Record excerpts START
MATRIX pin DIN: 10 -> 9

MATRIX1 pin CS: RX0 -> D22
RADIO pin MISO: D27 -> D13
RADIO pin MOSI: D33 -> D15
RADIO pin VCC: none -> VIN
Record excerpts END
Activity =>
Each line of the listing is to be repeated without alteration.

Solution =>
MATRIX pin DIN: 10 -> 9

MATRIX1 pin CS: RX0 -> D22
RADIO pin MISO: D27 -> D13
RADIO pin MOSI: D33 -> D15
RADIO pin VCC: none -> VIN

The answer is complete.